Could you copy the data below verbatim, starting at the beginning and ending with the line containing "brown semicircle at (307, 414): moved 3 px up", with both ends included? Leave the pictures out of your copy.

Given records >>
########
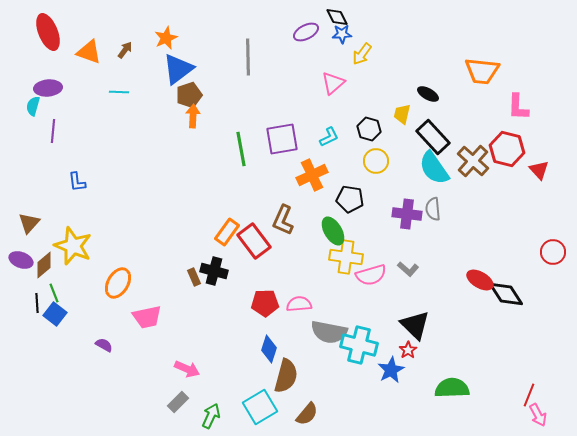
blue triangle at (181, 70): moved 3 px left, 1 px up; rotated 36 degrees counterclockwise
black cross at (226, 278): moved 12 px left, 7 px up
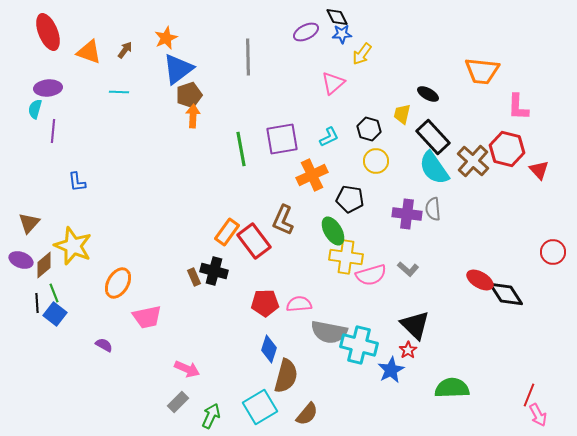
cyan semicircle at (33, 106): moved 2 px right, 3 px down
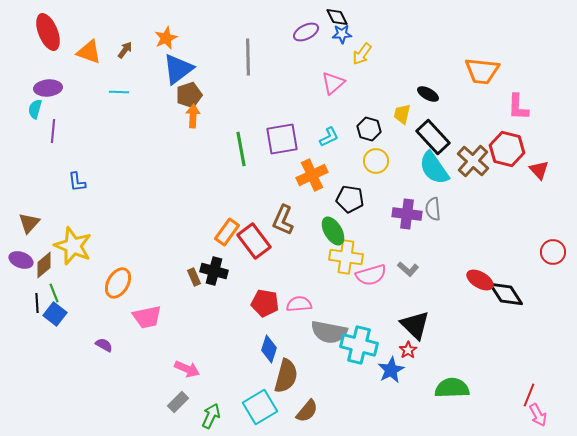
red pentagon at (265, 303): rotated 12 degrees clockwise
brown semicircle at (307, 414): moved 3 px up
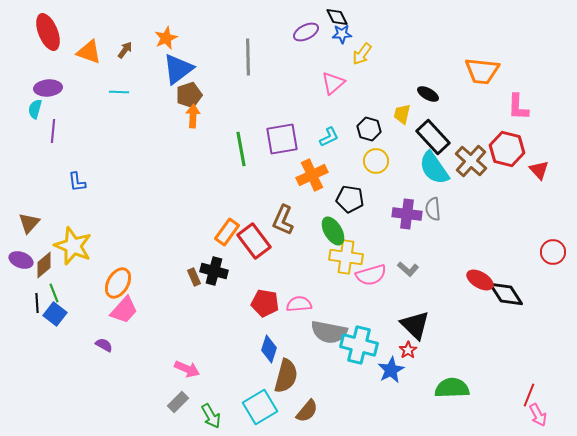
brown cross at (473, 161): moved 2 px left
pink trapezoid at (147, 317): moved 23 px left, 7 px up; rotated 36 degrees counterclockwise
green arrow at (211, 416): rotated 125 degrees clockwise
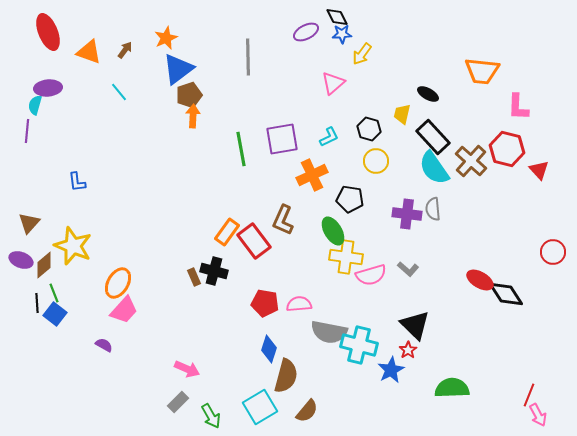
cyan line at (119, 92): rotated 48 degrees clockwise
cyan semicircle at (35, 109): moved 4 px up
purple line at (53, 131): moved 26 px left
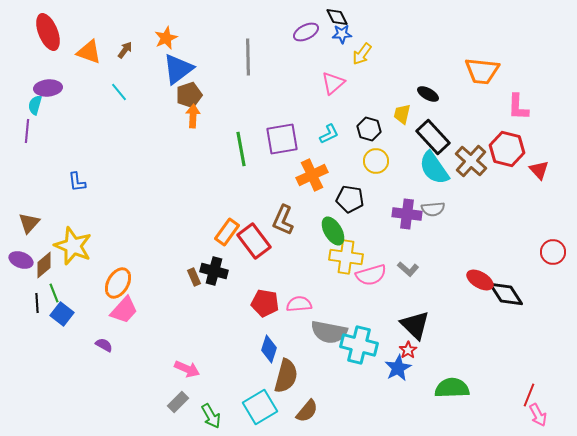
cyan L-shape at (329, 137): moved 3 px up
gray semicircle at (433, 209): rotated 90 degrees counterclockwise
blue square at (55, 314): moved 7 px right
blue star at (391, 370): moved 7 px right, 2 px up
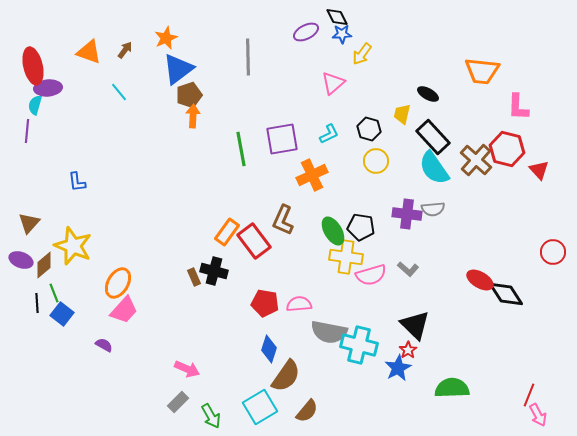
red ellipse at (48, 32): moved 15 px left, 34 px down; rotated 9 degrees clockwise
brown cross at (471, 161): moved 5 px right, 1 px up
black pentagon at (350, 199): moved 11 px right, 28 px down
brown semicircle at (286, 376): rotated 20 degrees clockwise
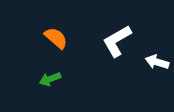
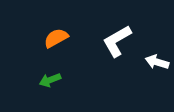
orange semicircle: rotated 70 degrees counterclockwise
green arrow: moved 1 px down
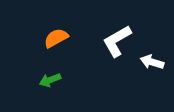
white arrow: moved 5 px left
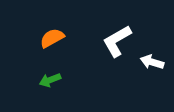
orange semicircle: moved 4 px left
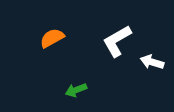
green arrow: moved 26 px right, 10 px down
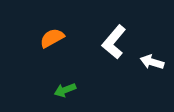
white L-shape: moved 3 px left, 1 px down; rotated 20 degrees counterclockwise
green arrow: moved 11 px left
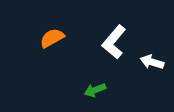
green arrow: moved 30 px right
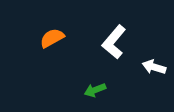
white arrow: moved 2 px right, 5 px down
########
Result of this exercise >>
blue triangle at (181, 70): moved 3 px left, 1 px up; rotated 36 degrees counterclockwise
black cross at (226, 278): moved 12 px left, 7 px up
cyan semicircle at (33, 106): moved 2 px right, 3 px down
red pentagon at (265, 303): rotated 12 degrees clockwise
brown semicircle at (307, 414): moved 3 px up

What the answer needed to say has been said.